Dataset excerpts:
════════════════════

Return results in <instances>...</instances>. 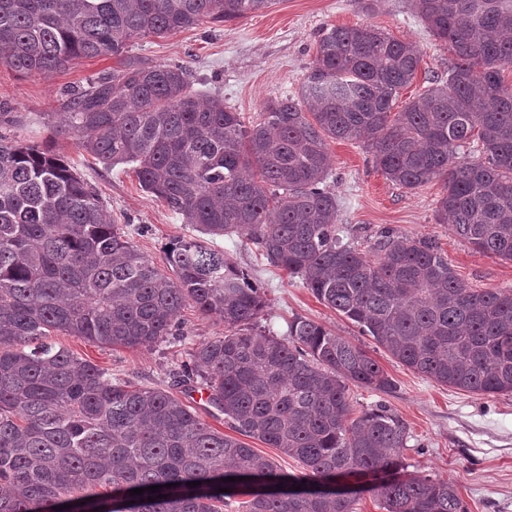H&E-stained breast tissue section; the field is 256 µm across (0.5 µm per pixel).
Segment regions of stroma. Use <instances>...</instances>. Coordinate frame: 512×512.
<instances>
[{
    "mask_svg": "<svg viewBox=\"0 0 512 512\" xmlns=\"http://www.w3.org/2000/svg\"><path fill=\"white\" fill-rule=\"evenodd\" d=\"M334 25H373L420 51L419 72L401 90L397 107L448 77L453 55L426 28L412 0H378L369 13L358 0H277L270 8L234 22H208L164 38L133 40L129 53L155 63L186 66L196 91L223 99L226 106L254 118L267 103L296 93L314 58L319 34ZM119 66L115 57L85 59L64 71L21 75L0 65V101H7L15 114L14 123H0V136L28 144L53 143L99 191L111 221L141 253L160 264L167 244L191 235V228L143 191L129 166L105 168L79 149L75 138L53 135L64 90ZM328 150L332 165L326 185L336 197L337 221L359 244L370 246L386 227L431 239L470 288L512 289V261L476 252L438 223L441 180L409 190L388 181L360 141L332 140ZM216 246L229 265L246 269L260 288L266 300L261 317L266 331L285 336L289 321L300 316L369 350L393 388L386 393L351 388L352 403L359 412L385 404L406 422L410 438L402 462L407 473L452 482L467 512H512V394L475 395L438 385L376 347L351 321L320 303L299 279L257 256L247 240L225 236L217 238ZM180 320L183 337L150 348H112L62 333L54 341L109 370L113 377L171 390L213 428L228 432L223 414L194 400L193 390L173 386L169 378L186 361L192 344L223 335L224 325L191 307L184 308Z\"/></svg>",
    "mask_w": 512,
    "mask_h": 512,
    "instance_id": "stroma-1",
    "label": "stroma"
}]
</instances>
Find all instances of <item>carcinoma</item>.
Wrapping results in <instances>:
<instances>
[{"label": "carcinoma", "mask_w": 512, "mask_h": 512, "mask_svg": "<svg viewBox=\"0 0 512 512\" xmlns=\"http://www.w3.org/2000/svg\"><path fill=\"white\" fill-rule=\"evenodd\" d=\"M413 2L454 55L447 81L395 112L419 53L373 25L332 26L298 93L247 122L192 90L187 67L130 56L128 45L275 0H0V64L18 73L120 59L64 92L56 133L107 168L132 166L145 192L200 232L168 247L163 271L65 160L0 139V512H116L118 501L127 512H222L239 495L242 512H355L366 492L385 512H467L451 483L404 474L402 418L382 406L352 418L350 386L392 389L369 351L305 317L284 338L258 329L260 289L209 244L245 238L441 385L512 393V289L468 287L432 240L385 229L368 253L343 241L325 186L327 139L361 140L403 188L442 179L437 219L512 261V87L501 76L512 65V0ZM474 140L478 155L460 154ZM190 304L224 335L194 345L173 385L201 382L231 430L280 449L299 472L278 470L170 392L45 342L60 332L151 347L183 335ZM350 475L375 482L331 488Z\"/></svg>", "instance_id": "carcinoma-1"}]
</instances>
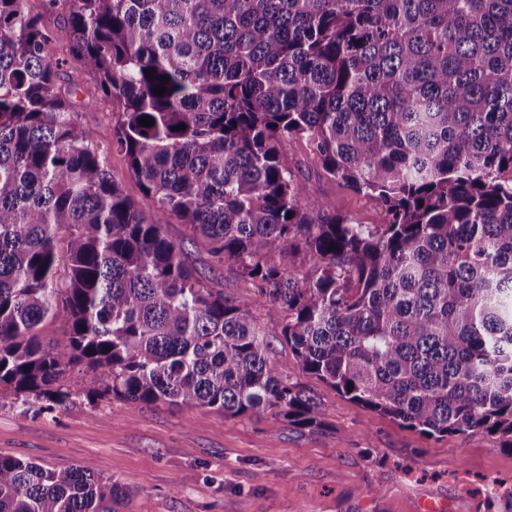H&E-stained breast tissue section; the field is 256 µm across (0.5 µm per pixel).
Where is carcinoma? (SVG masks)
Wrapping results in <instances>:
<instances>
[{"label": "carcinoma", "mask_w": 512, "mask_h": 512, "mask_svg": "<svg viewBox=\"0 0 512 512\" xmlns=\"http://www.w3.org/2000/svg\"><path fill=\"white\" fill-rule=\"evenodd\" d=\"M26 2L0 0V399L61 405L79 361L89 399L317 428L268 356L277 327L362 406L512 449V0H73L69 80L111 101L107 147ZM294 138L389 223L310 193L278 150ZM114 148L161 218L112 180ZM164 218L252 294L211 286ZM49 318L67 331L46 346ZM121 499L90 466L0 456V512ZM89 99L94 101L92 108L85 110L83 104ZM78 112V119L87 132V139L95 144H107L112 140V112L110 102L101 97L91 81L79 85L71 96Z\"/></svg>", "instance_id": "obj_1"}]
</instances>
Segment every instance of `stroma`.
<instances>
[{"label":"stroma","instance_id":"obj_1","mask_svg":"<svg viewBox=\"0 0 512 512\" xmlns=\"http://www.w3.org/2000/svg\"><path fill=\"white\" fill-rule=\"evenodd\" d=\"M71 101L95 144L112 139L110 102L92 82ZM281 151L313 195L357 223H388L384 207L327 176L305 141ZM269 355L314 398L324 424L276 411L229 416L163 403L88 400L82 366L66 404L36 412L0 401V455L58 470L92 466L122 489L120 512H512V450L499 434L429 437L305 374L278 331Z\"/></svg>","mask_w":512,"mask_h":512}]
</instances>
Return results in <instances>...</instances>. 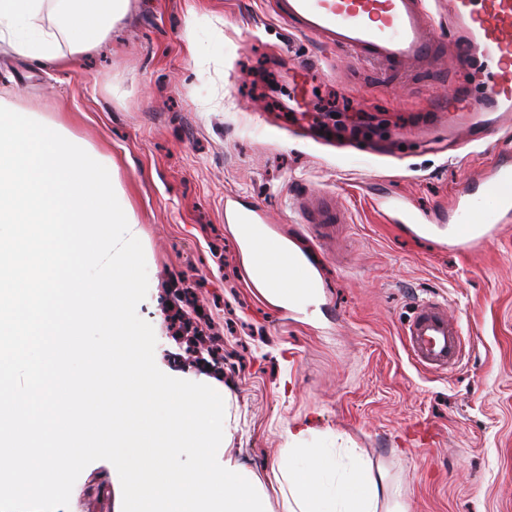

════════════════════

The request >>
Will you repeat the material above, but only from the line containing "Segment every instance" through its last line, exactly and without the pictures?

Output for this exercise >>
Segment every instance of `stroma`.
<instances>
[{"label":"stroma","instance_id":"obj_1","mask_svg":"<svg viewBox=\"0 0 512 512\" xmlns=\"http://www.w3.org/2000/svg\"><path fill=\"white\" fill-rule=\"evenodd\" d=\"M71 101L95 144L112 139L110 102L92 82ZM281 151L313 195L357 223H388L384 207L327 176L305 141ZM269 355L314 398L324 424L276 411L229 416L163 403L88 400L82 366L66 404L36 412L0 401V455L58 470L92 466L122 489L120 512H512V450L499 434L429 437L305 374L278 331Z\"/></svg>","mask_w":512,"mask_h":512}]
</instances>
Return results in <instances>...</instances>. 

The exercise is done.